Given information
|---|
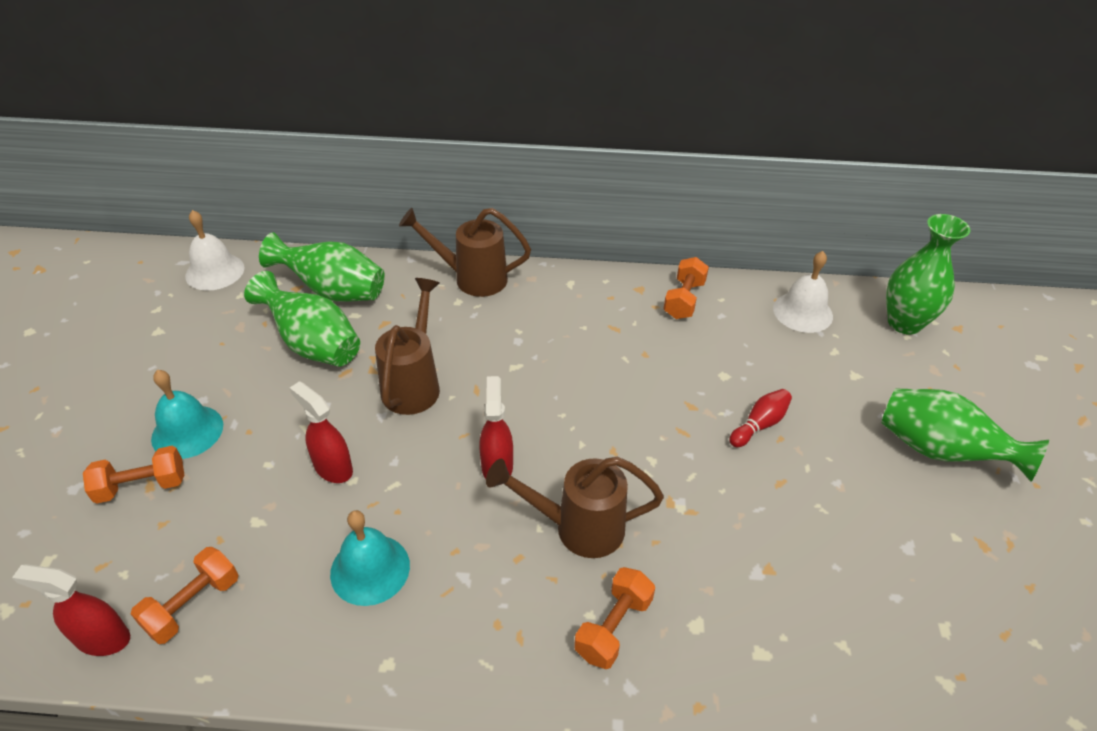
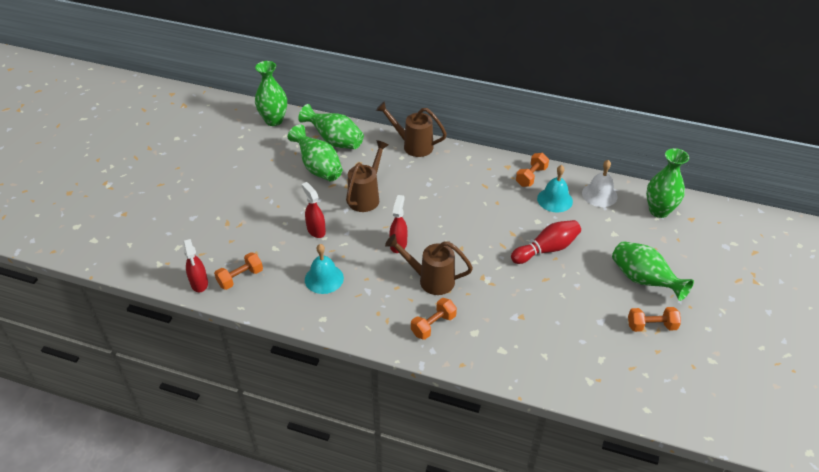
camera: 15 degrees right, 0 degrees up
(102, 638) = (199, 283): red spray bottle -> red spray bottle turned 135 degrees counterclockwise
(142, 486) = (223, 222): orange dumbbell -> orange dumbbell (651, 326)
(187, 431) = (248, 201): turquoise bell -> turquoise bell (554, 200)
(215, 271) = (274, 120): white bell -> green vase
(759, 425) = (546, 249): red bowling pin -> red bowling pin, size x1.67

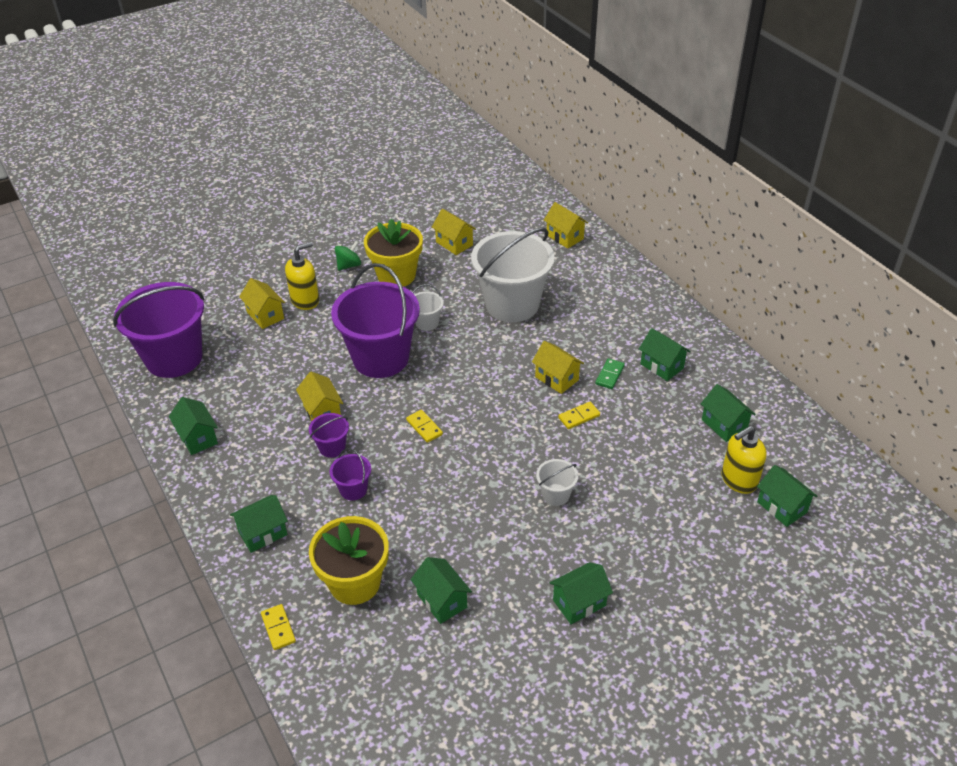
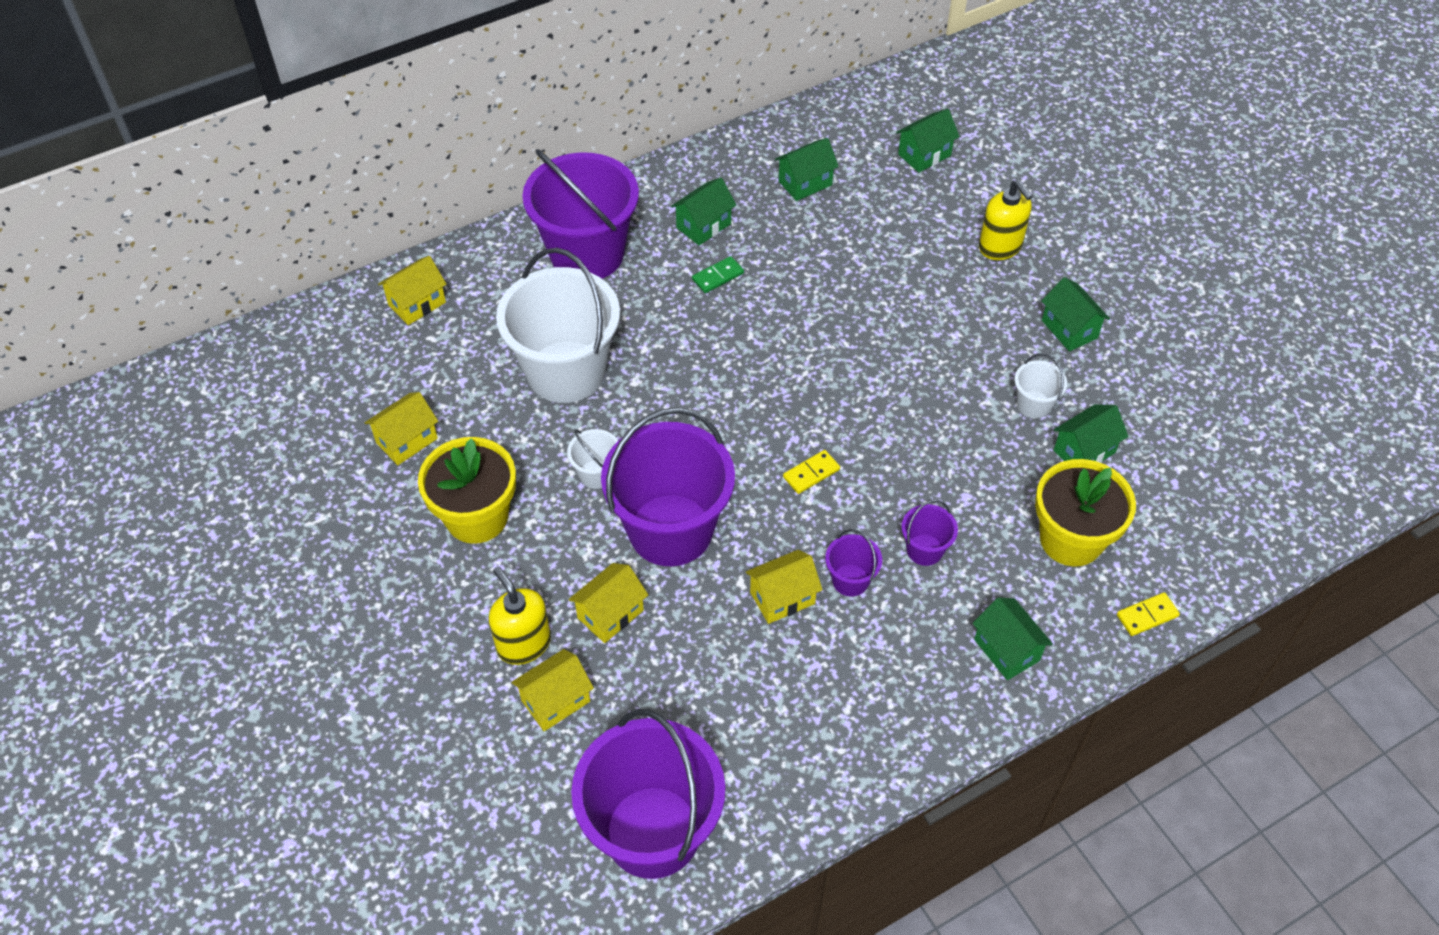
camera: 90 degrees left, 10 degrees up
(198, 438) = (835, 762): green house -> none
(349, 265) = (439, 586): green spinning top -> none
(556, 378) = (722, 330): yellow house -> yellow house (610, 614)
(556, 495) = (920, 341): white bucket -> white bucket (1034, 404)
(579, 416) = (791, 311): yellow domino -> none
(610, 375) = (718, 276): green domino -> green domino turned 60 degrees counterclockwise
(621, 307) = (587, 254): none -> purple bucket
(738, 480) = (888, 182): yellow soap dispenser -> yellow soap dispenser (1000, 247)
|---|
Your assignment
Examine the records above and give the number of lines in which the string "bucket" appears, with no other words.

Your solution
2